▶ **Assigned task**: Nothing but the images is to be left out of your exact copy of the entries.

-- -- --

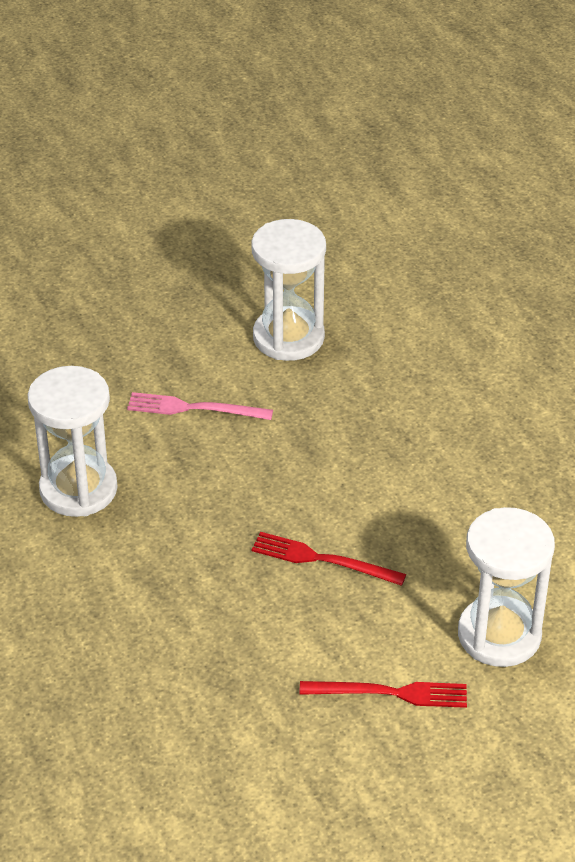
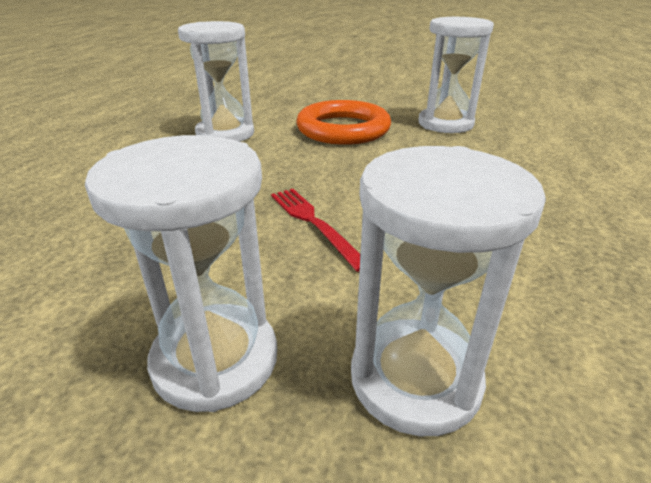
camera: 40 degrees right, 10 degrees down
(194, 408) = (343, 129): pink fork -> orange ring
(390, 693) = (215, 359): red fork -> white hourglass

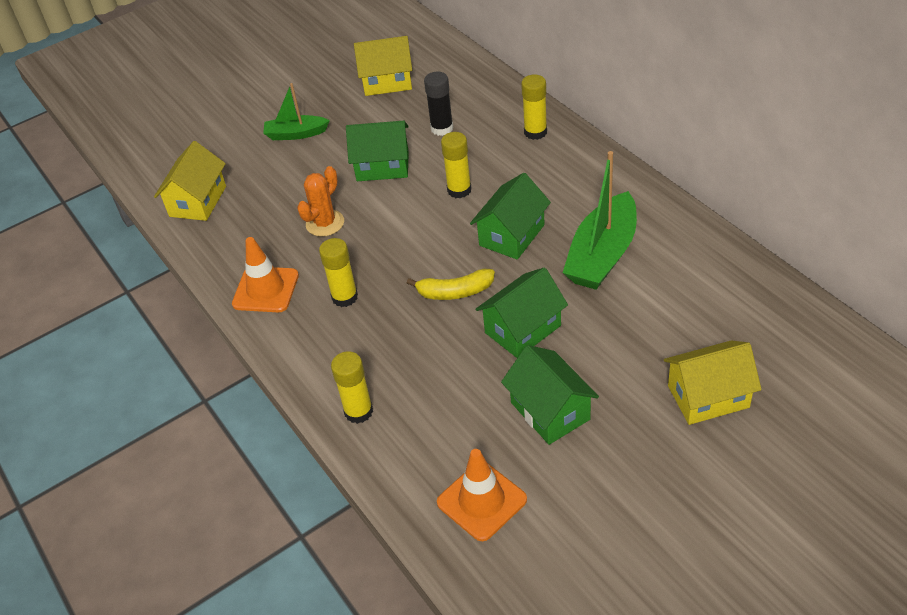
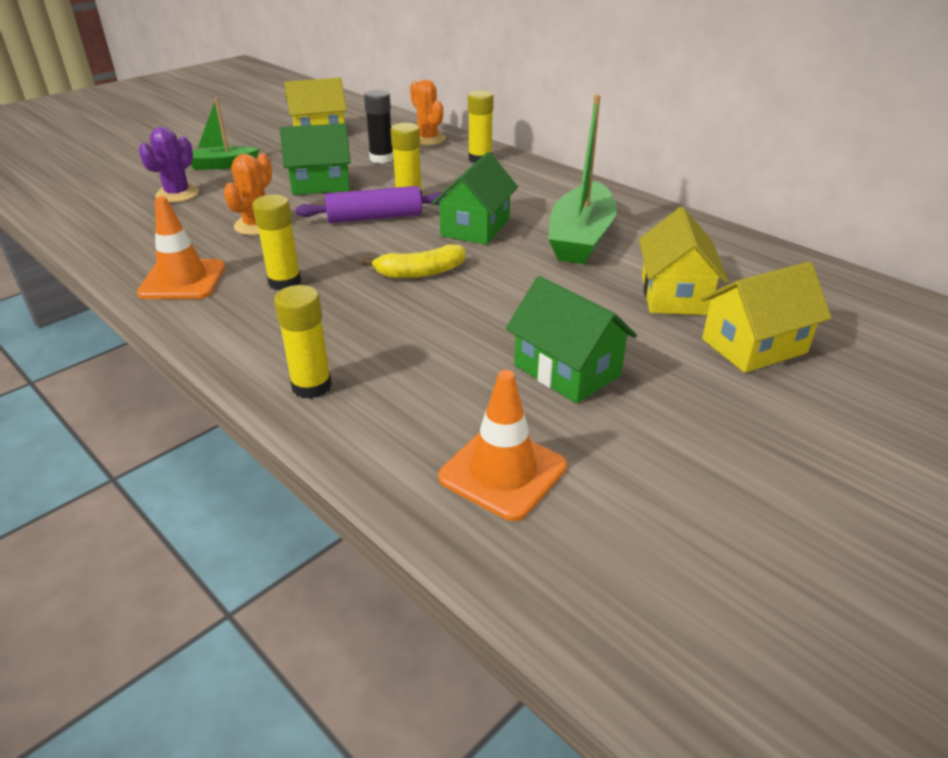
camera: 15 degrees left, 10 degrees down
(197, 201) = (102, 214): yellow house -> yellow house (674, 295)
(258, 176) = (177, 194): none -> purple cactus
(425, 217) = (374, 217): none -> purple rolling pin
(490, 97) = (427, 139): none -> orange cactus
(522, 329) = (509, 299): green house -> none

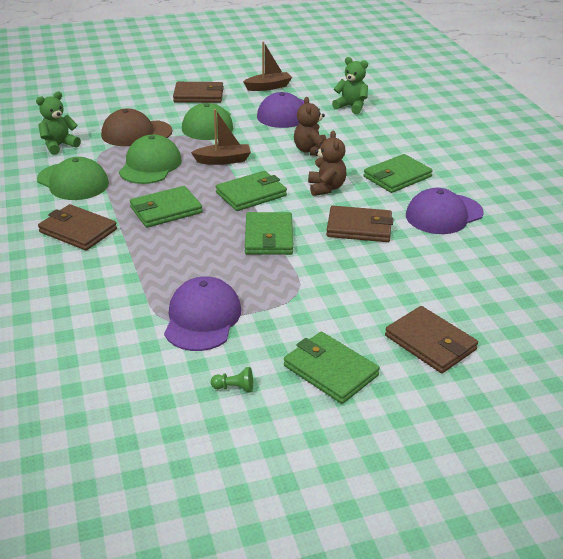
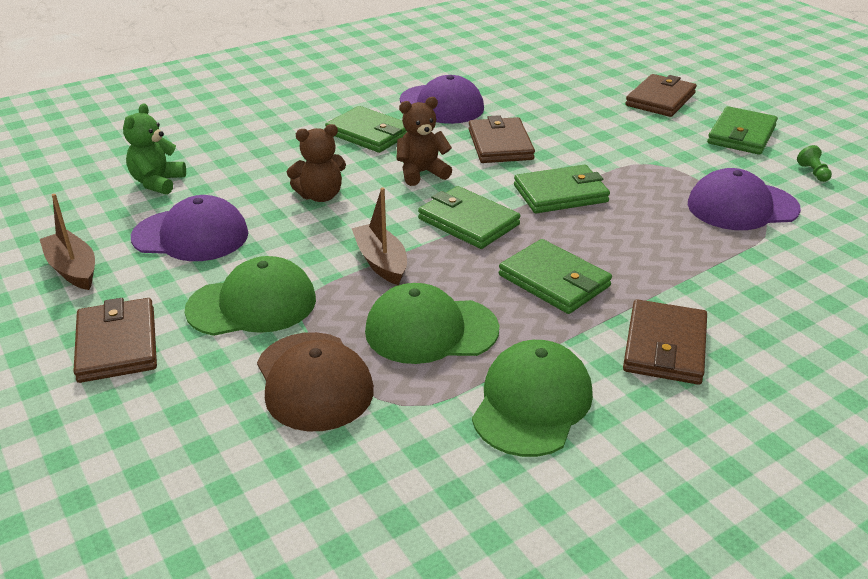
camera: 105 degrees left, 0 degrees up
(59, 145) = (405, 476): green teddy bear -> none

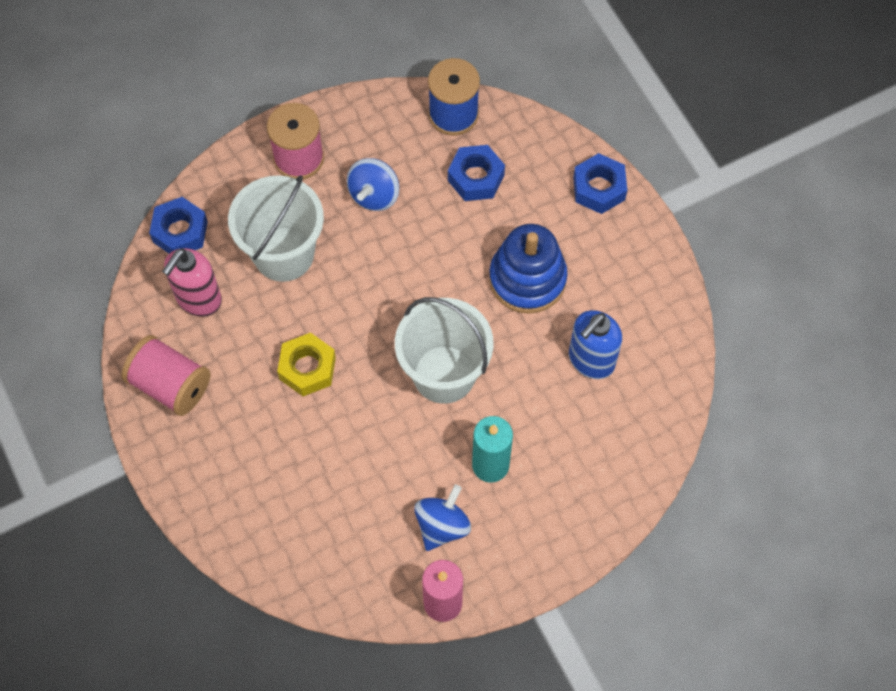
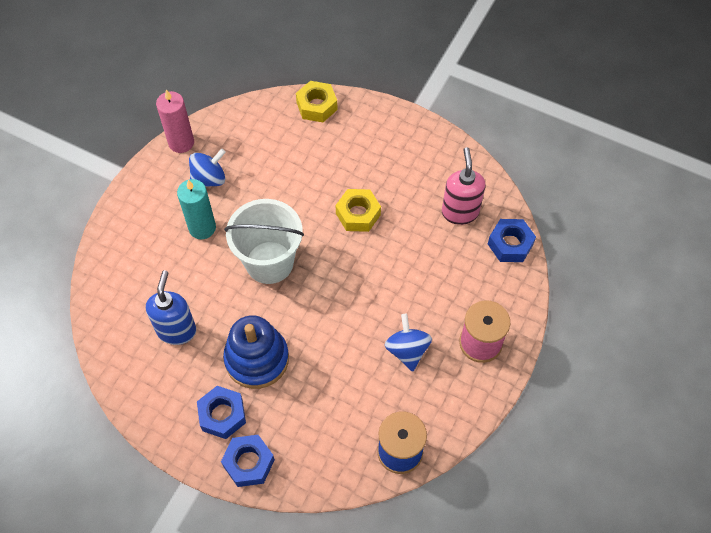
camera: 145 degrees right, 5 degrees down
(171, 385) = (430, 157): pink spool -> none
(243, 545) = (316, 106): none -> yellow nut
(284, 254) = (432, 272): white bucket -> none
(442, 525) = (209, 179): blue spinning top -> blue spinning top turned 120 degrees counterclockwise
(476, 178) = (346, 410): blue nut -> blue nut (222, 415)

-- -- --

▶ **Answer box**:
camera: 40 degrees right, 10 degrees down
(194, 408) = (343, 129): pink fork -> orange ring
(390, 693) = (215, 359): red fork -> white hourglass

camera: 15 degrees left, 10 degrees down
(197, 201) = (102, 214): yellow house -> yellow house (674, 295)
(258, 176) = (177, 194): none -> purple cactus
(425, 217) = (374, 217): none -> purple rolling pin
(490, 97) = (427, 139): none -> orange cactus
(522, 329) = (509, 299): green house -> none

camera: 105 degrees left, 0 degrees up
(59, 145) = (405, 476): green teddy bear -> none

camera: 145 degrees right, 5 degrees down
(171, 385) = (430, 157): pink spool -> none
(243, 545) = (316, 106): none -> yellow nut
(284, 254) = (432, 272): white bucket -> none
(442, 525) = (209, 179): blue spinning top -> blue spinning top turned 120 degrees counterclockwise
(476, 178) = (346, 410): blue nut -> blue nut (222, 415)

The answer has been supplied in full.